Exercise brief
A word-for-word copy is needed of the line containing "- move: PURPLE" and every line after it through the end of the records below, leaving out all pictures.

Records for the task
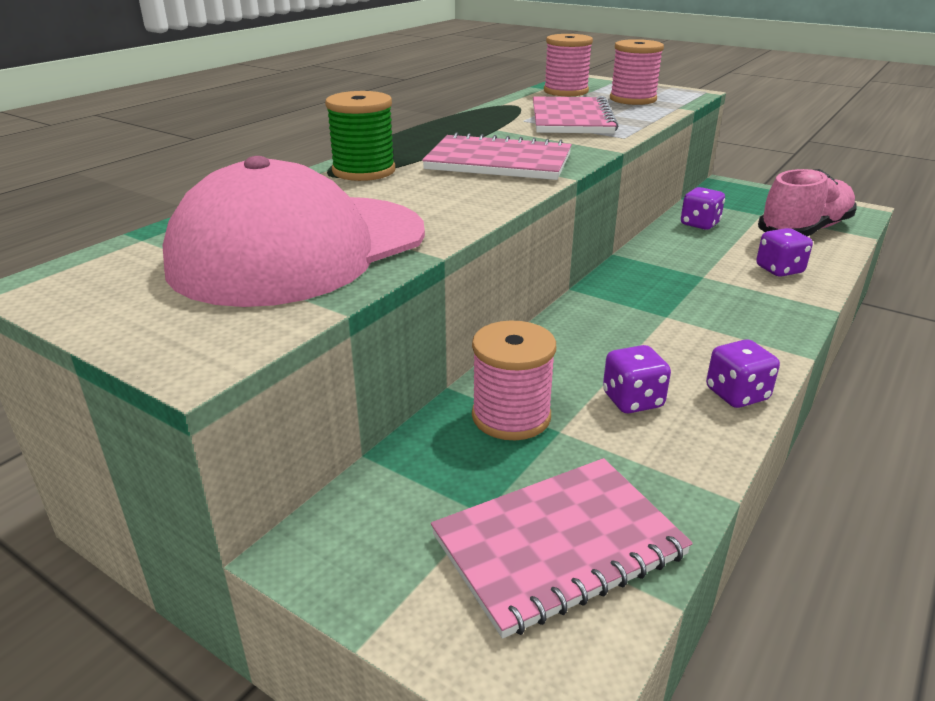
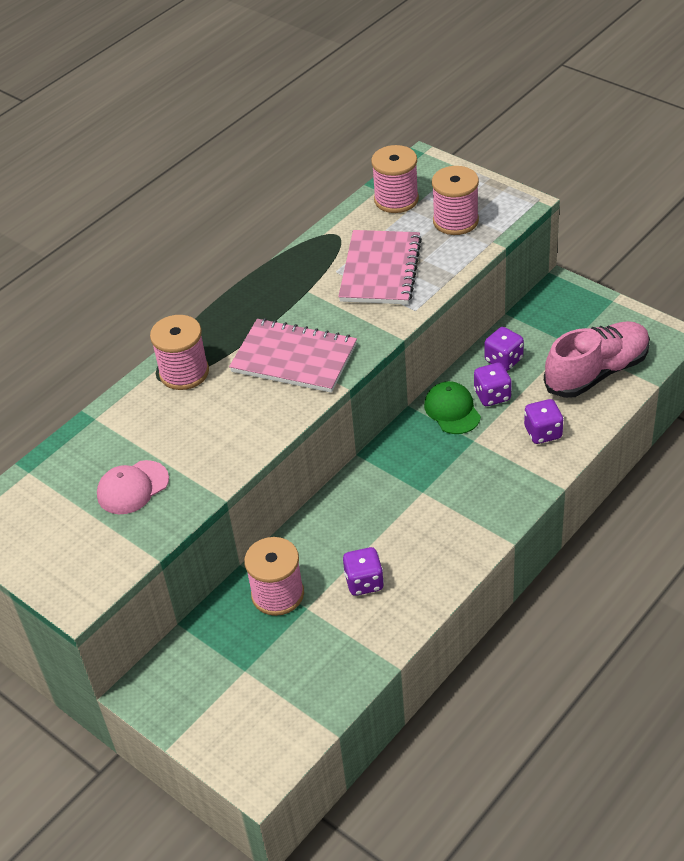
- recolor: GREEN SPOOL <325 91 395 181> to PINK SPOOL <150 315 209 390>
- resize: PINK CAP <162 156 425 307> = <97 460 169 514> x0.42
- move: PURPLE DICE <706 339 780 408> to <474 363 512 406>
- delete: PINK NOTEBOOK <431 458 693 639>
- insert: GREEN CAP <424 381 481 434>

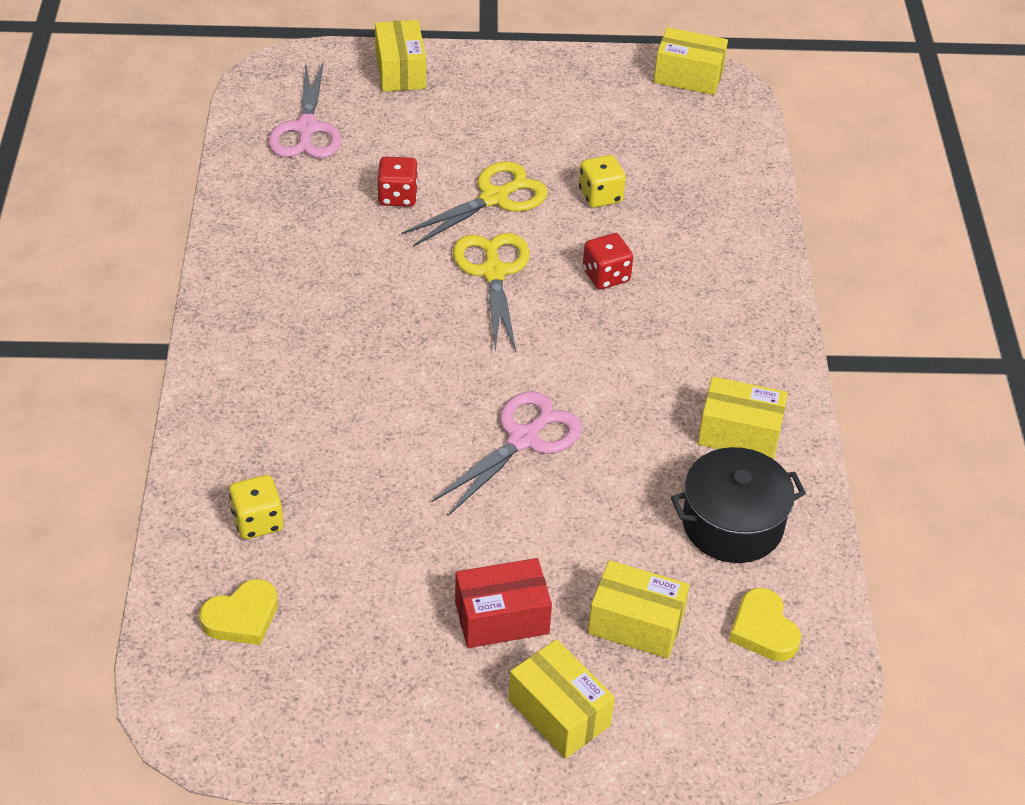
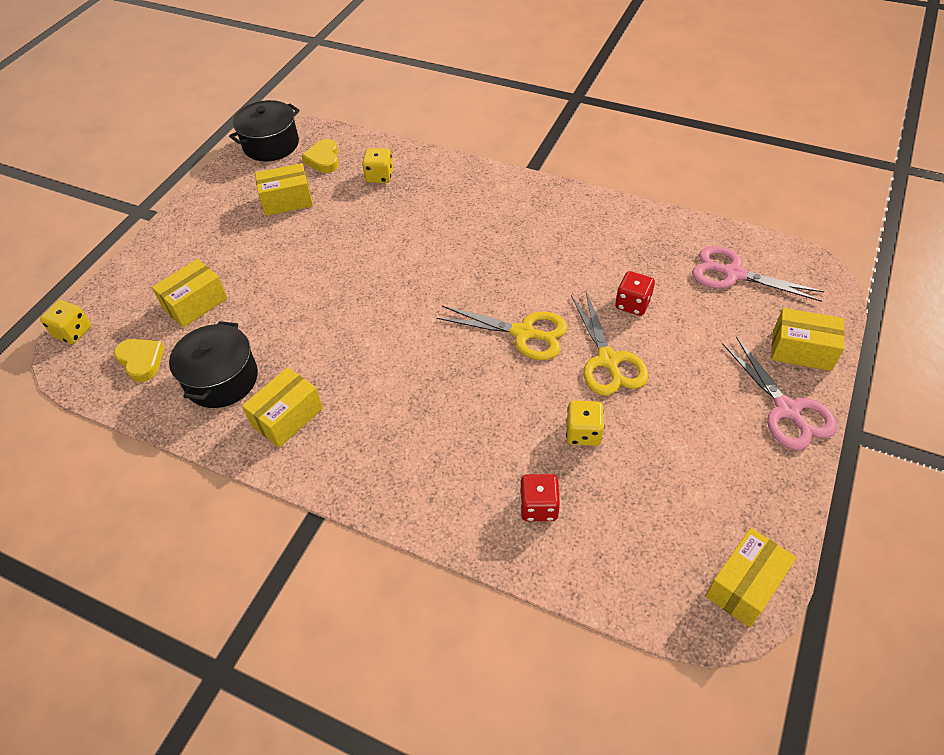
- move: RED DICE <583 233 633 290> to <520 474 560 521>
- move: PINK SCISSORS <432 391 582 516> to <722 336 837 450>
- delete: RED BOX <455 558 552 648>
- rotate: YELLOW HEART <729 588 801 661> = <114 339 165 382> 45 degrees clockwise
- move: YELLOW BOX <509 639 615 759> to <255 163 313 216>
- insert: BLACK POT <229 100 300 161>
- insert: YELLOW DICE <40 300 91 344>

Task response
- move: PURPLE DICE <706 339 780 408> to <474 363 512 406>
- delete: PINK NOTEBOOK <431 458 693 639>
- insert: GREEN CAP <424 381 481 434>

- move: RED DICE <583 233 633 290> to <520 474 560 521>
- move: PINK SCISSORS <432 391 582 516> to <722 336 837 450>
- delete: RED BOX <455 558 552 648>
- rotate: YELLOW HEART <729 588 801 661> = <114 339 165 382> 45 degrees clockwise
- move: YELLOW BOX <509 639 615 759> to <255 163 313 216>
- insert: BLACK POT <229 100 300 161>
- insert: YELLOW DICE <40 300 91 344>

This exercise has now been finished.